# [DATA FOR THE TASK]
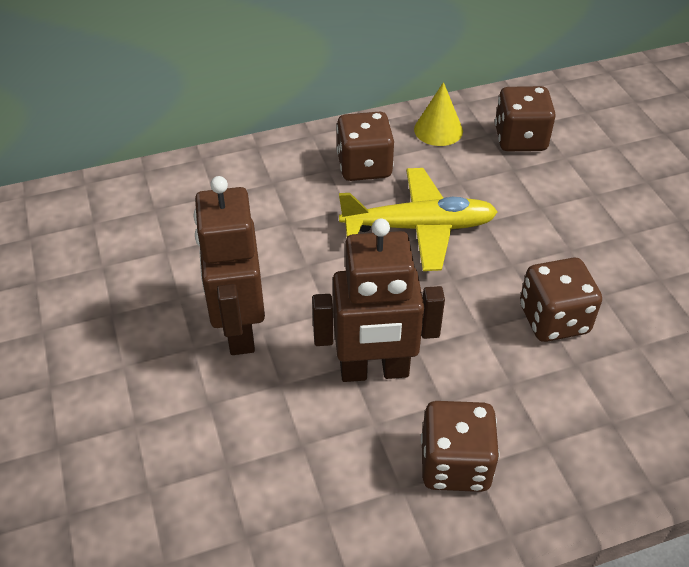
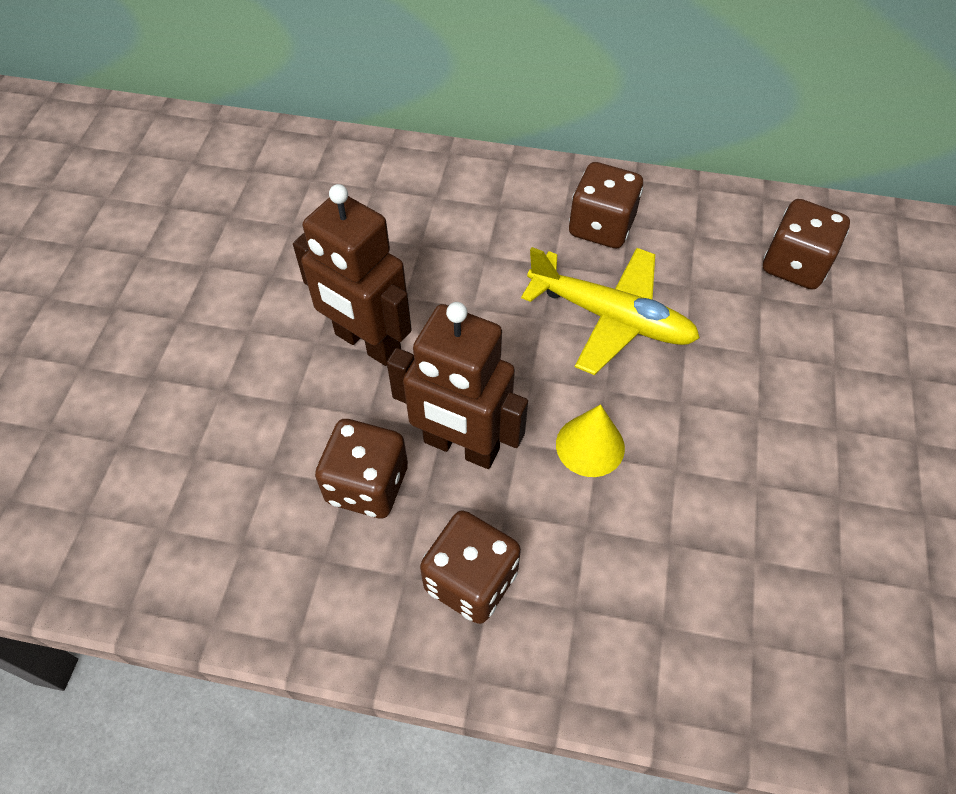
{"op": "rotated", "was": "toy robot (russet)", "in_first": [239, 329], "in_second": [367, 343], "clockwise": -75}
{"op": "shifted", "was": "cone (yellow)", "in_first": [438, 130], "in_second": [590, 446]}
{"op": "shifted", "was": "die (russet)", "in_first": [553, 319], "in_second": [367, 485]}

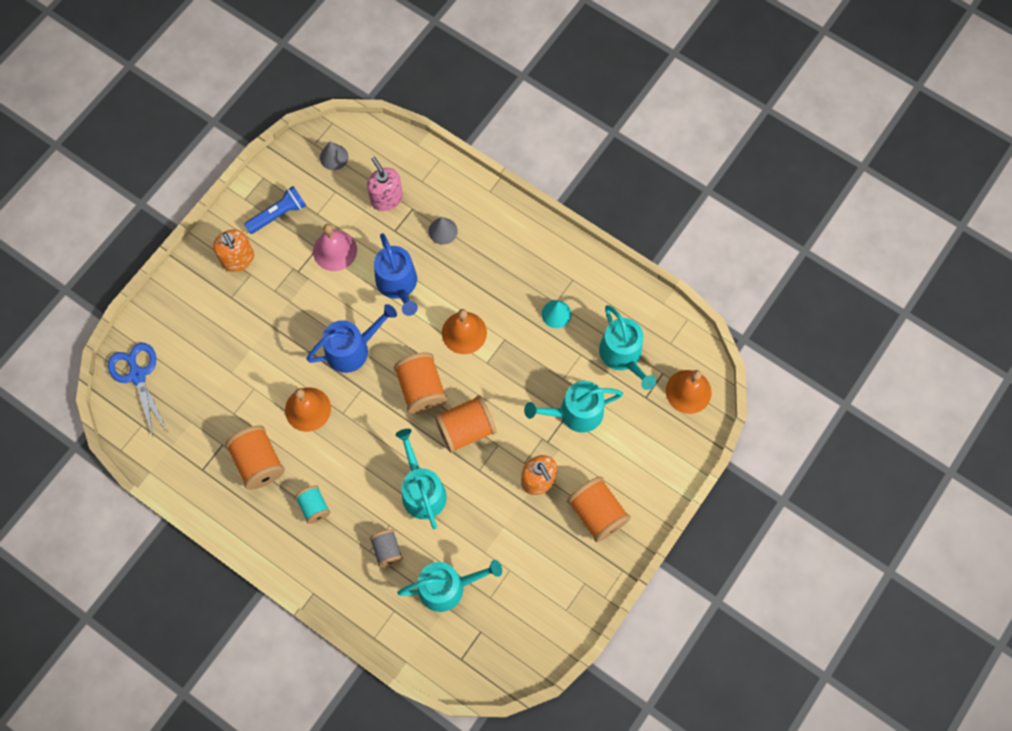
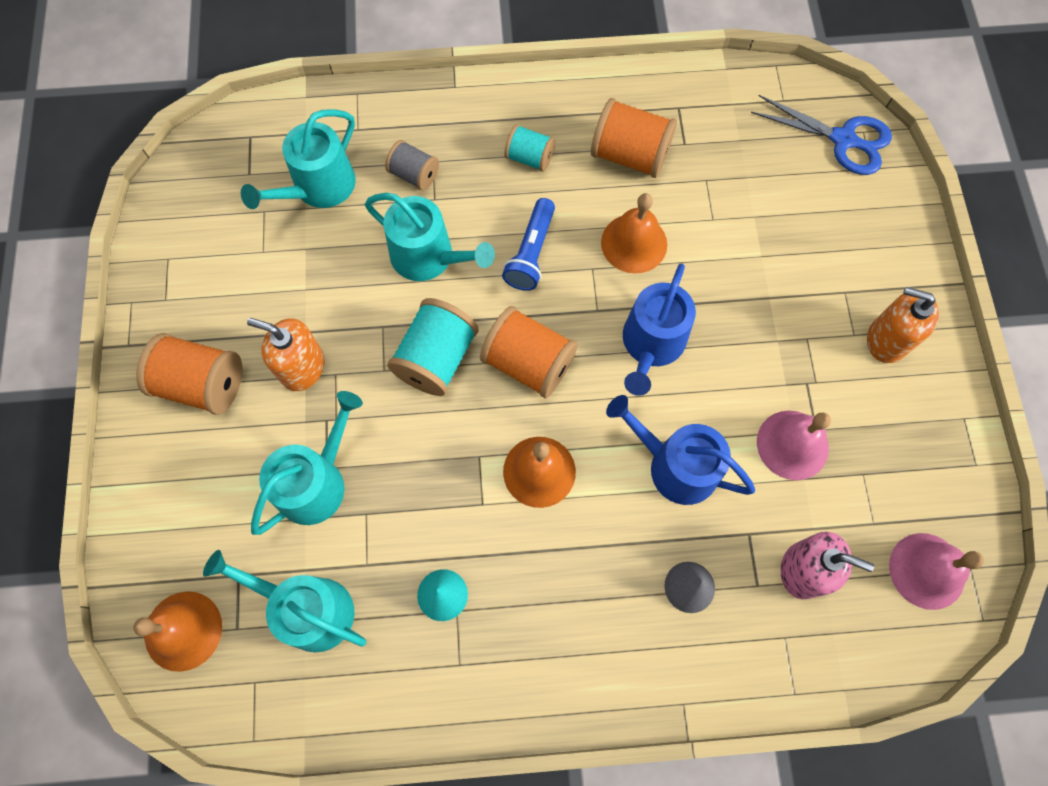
{"op": "shifted", "was": "torch (cobalt)", "in_first": [278, 214], "in_second": [531, 253]}
{"op": "swapped", "was": "cone (ash-grey)", "now": "school bell (pink)", "in_first": [334, 157], "in_second": [927, 570]}
{"op": "repainted", "was": "spool (orange)", "now": "spool (turquoise)", "in_first": [465, 429], "in_second": [436, 358]}

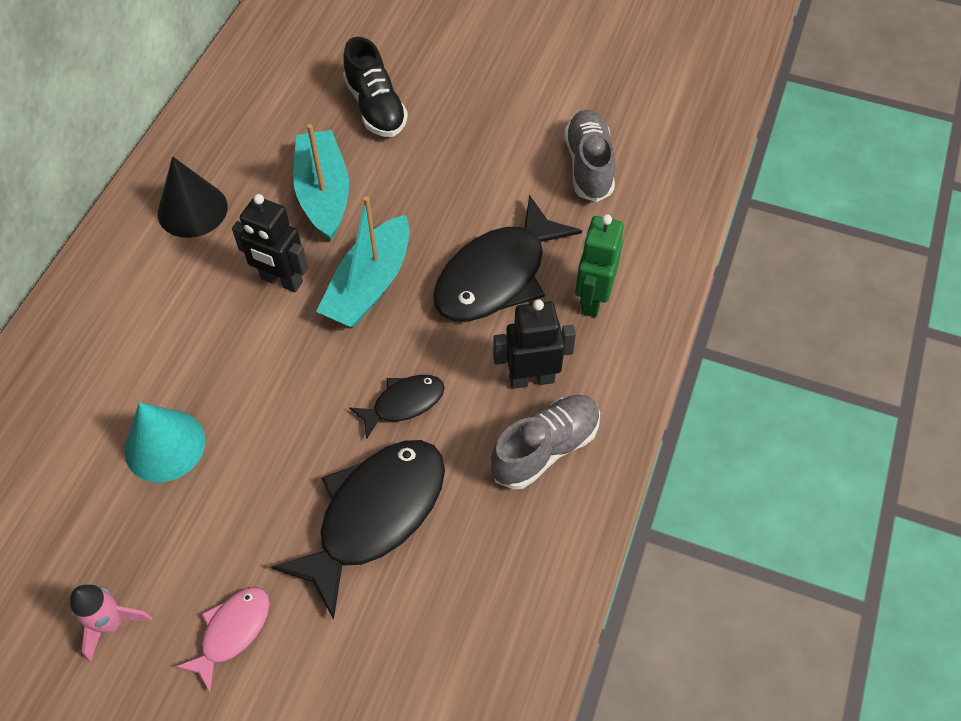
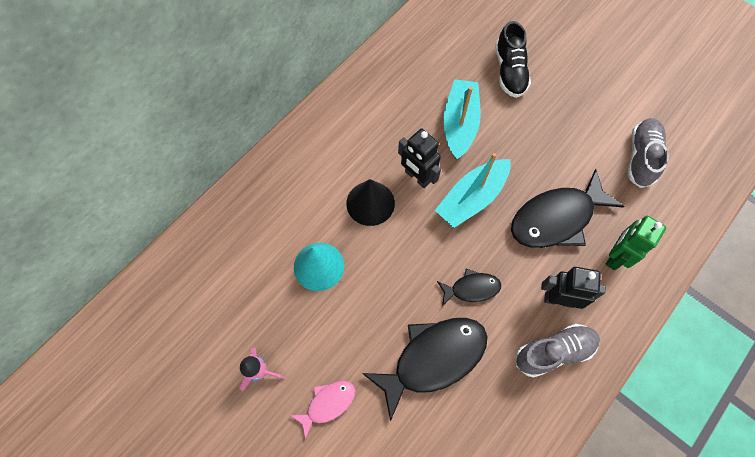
{"op": "shifted", "was": "cone (black)", "in_first": [192, 210], "in_second": [370, 203]}

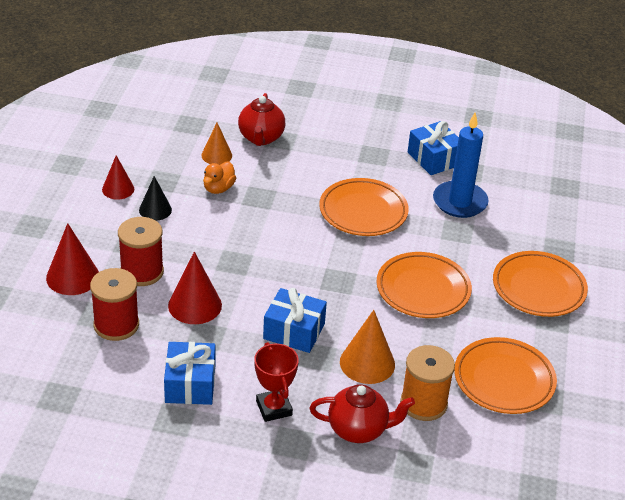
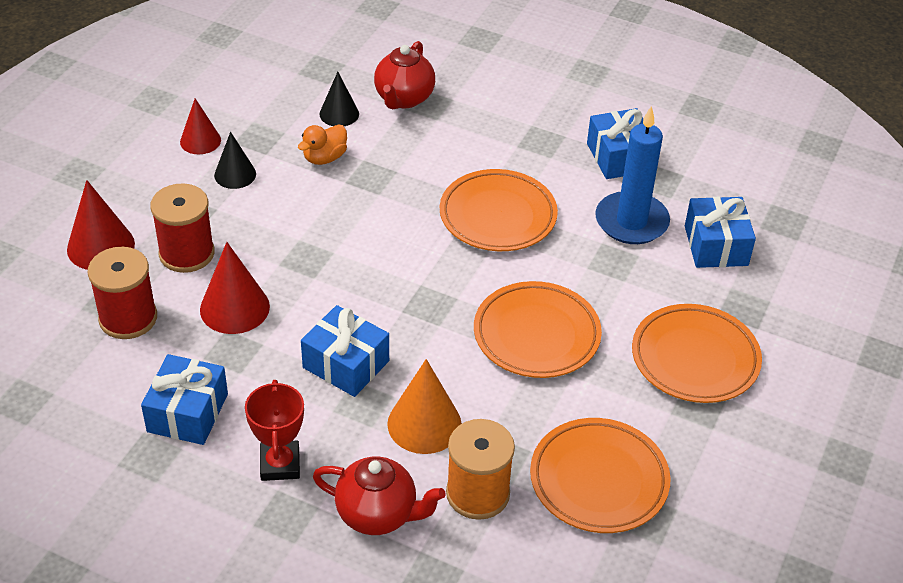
{"op": "repainted", "was": "cone (orange)", "now": "cone (black)", "in_first": [216, 155], "in_second": [339, 114]}
{"op": "new", "now": "present (cobalt)", "in_second": [716, 245]}

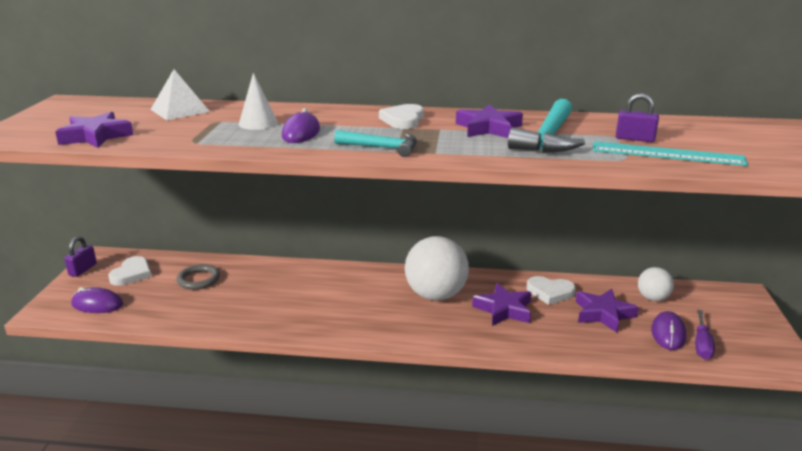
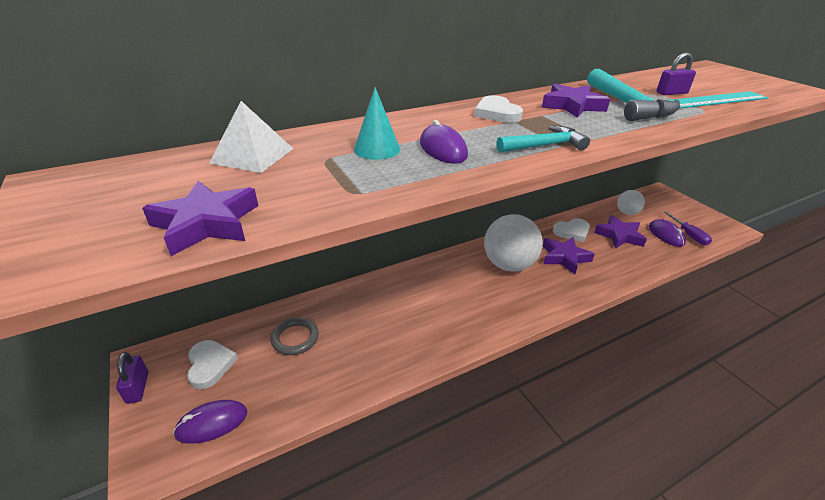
{"op": "repainted", "was": "cone (white)", "now": "cone (turquoise)", "in_first": [258, 123], "in_second": [377, 149]}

# [WHAT YOU ARE ASKED TO DO]
Exclude all images and return the listing word for word.

# [OUTPUT BELOW]
{"op": "rotated", "was": "toy robot (russet)", "in_first": [239, 329], "in_second": [367, 343], "clockwise": -75}
{"op": "shifted", "was": "cone (yellow)", "in_first": [438, 130], "in_second": [590, 446]}
{"op": "shifted", "was": "die (russet)", "in_first": [553, 319], "in_second": [367, 485]}

{"op": "shifted", "was": "torch (cobalt)", "in_first": [278, 214], "in_second": [531, 253]}
{"op": "swapped", "was": "cone (ash-grey)", "now": "school bell (pink)", "in_first": [334, 157], "in_second": [927, 570]}
{"op": "repainted", "was": "spool (orange)", "now": "spool (turquoise)", "in_first": [465, 429], "in_second": [436, 358]}

{"op": "shifted", "was": "cone (black)", "in_first": [192, 210], "in_second": [370, 203]}

{"op": "repainted", "was": "cone (orange)", "now": "cone (black)", "in_first": [216, 155], "in_second": [339, 114]}
{"op": "new", "now": "present (cobalt)", "in_second": [716, 245]}

{"op": "repainted", "was": "cone (white)", "now": "cone (turquoise)", "in_first": [258, 123], "in_second": [377, 149]}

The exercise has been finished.